"""
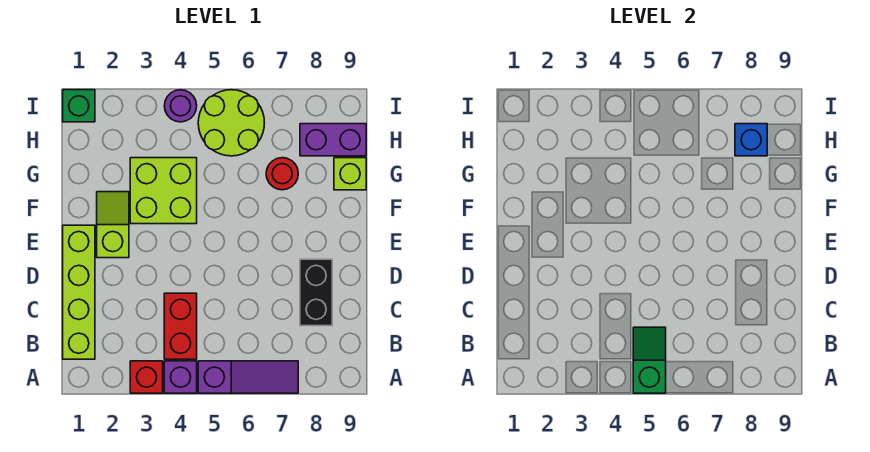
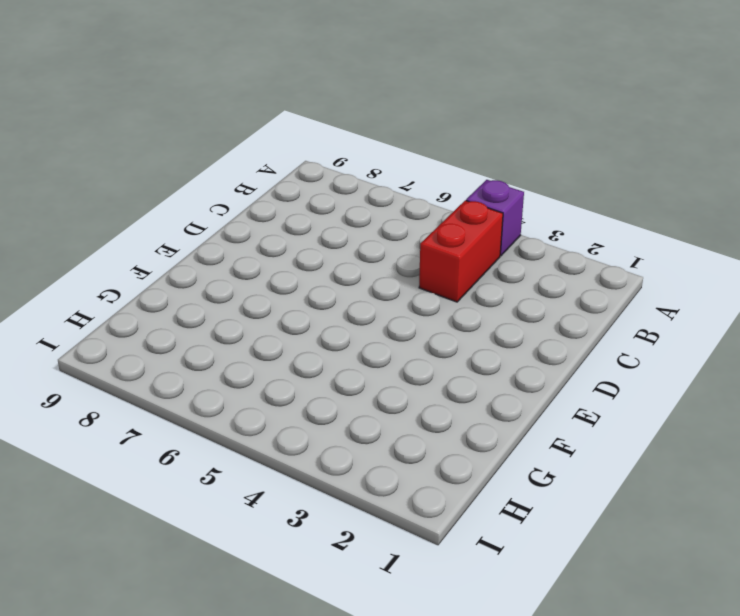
none -> red 1x1 brick [130,361,163,393]
none -> purple 1x3 slope [198,361,298,393]
none -> lime 1x4 brick [63,225,95,359]

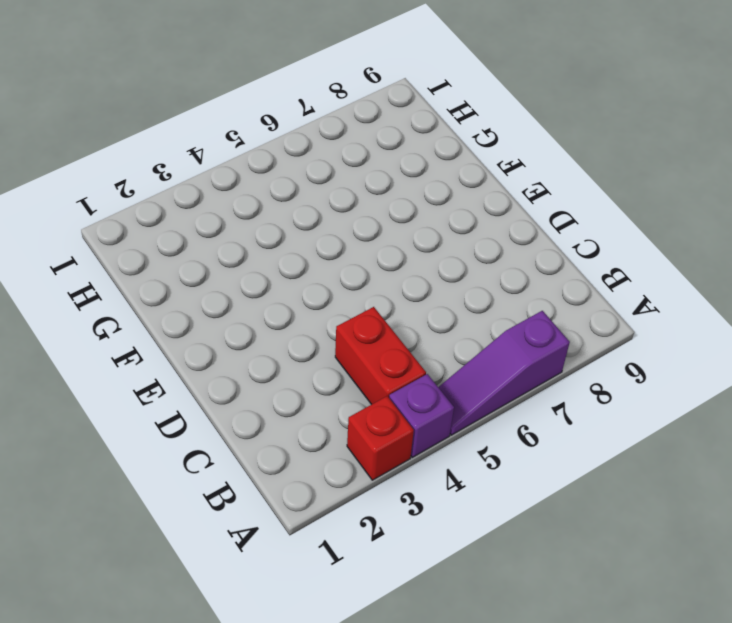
purple 1x3 slope [438,311,570,435] -> purple 1x3 slope turned to [198,361,298,393]
none -> lime 1x4 brick [63,225,95,359]
none -> black 1x2 brick [300,259,332,326]
none -> lime 1x2 slope [97,192,129,258]

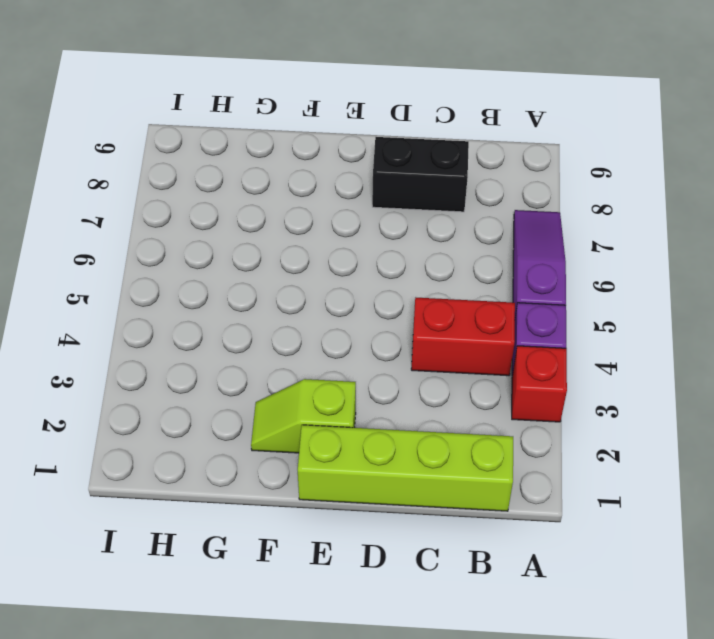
none -> lime 2x2 brick [130,158,197,224]
none -> red 1x1 round brick [266,158,298,190]
none -> lime 1x1 brick [334,158,366,190]

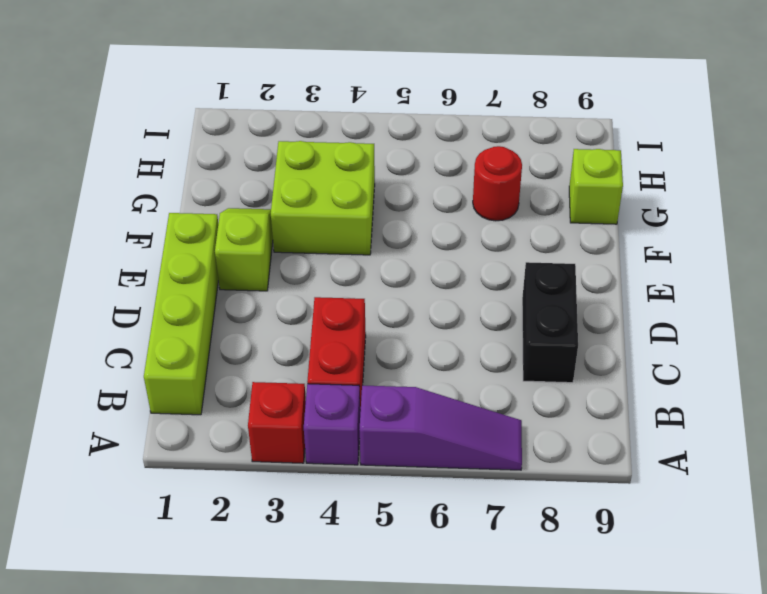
none -> lime 2x2 round brick [198,90,265,156]
none -> purple 1x2 brick [300,124,366,156]
none -> green 1x1 brick [63,90,95,122]

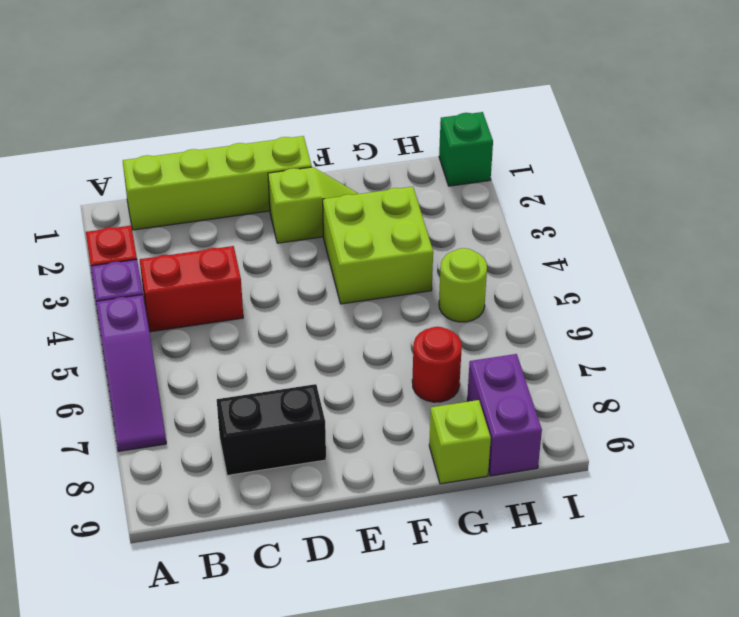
lime 1x1 round brick [439,248,487,322] -> lime 2x2 round brick [198,90,265,156]
none -> purple 1x1 round brick [164,90,197,122]
none -> green 1x2 slope [633,327,666,393]
none -> blue 1x1 brick [735,124,767,156]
"""
The aim is an exact repeat of the entire listing, stripped of pictures.

### Exercise result
none -> red 1x1 brick [130,361,163,393]
none -> purple 1x3 slope [198,361,298,393]
none -> lime 1x4 brick [63,225,95,359]

purple 1x3 slope [438,311,570,435] -> purple 1x3 slope turned to [198,361,298,393]
none -> lime 1x4 brick [63,225,95,359]
none -> black 1x2 brick [300,259,332,326]
none -> lime 1x2 slope [97,192,129,258]

none -> lime 2x2 brick [130,158,197,224]
none -> red 1x1 round brick [266,158,298,190]
none -> lime 1x1 brick [334,158,366,190]

none -> lime 2x2 round brick [198,90,265,156]
none -> purple 1x2 brick [300,124,366,156]
none -> green 1x1 brick [63,90,95,122]

lime 1x1 round brick [439,248,487,322] -> lime 2x2 round brick [198,90,265,156]
none -> purple 1x1 round brick [164,90,197,122]
none -> green 1x2 slope [633,327,666,393]
none -> blue 1x1 brick [735,124,767,156]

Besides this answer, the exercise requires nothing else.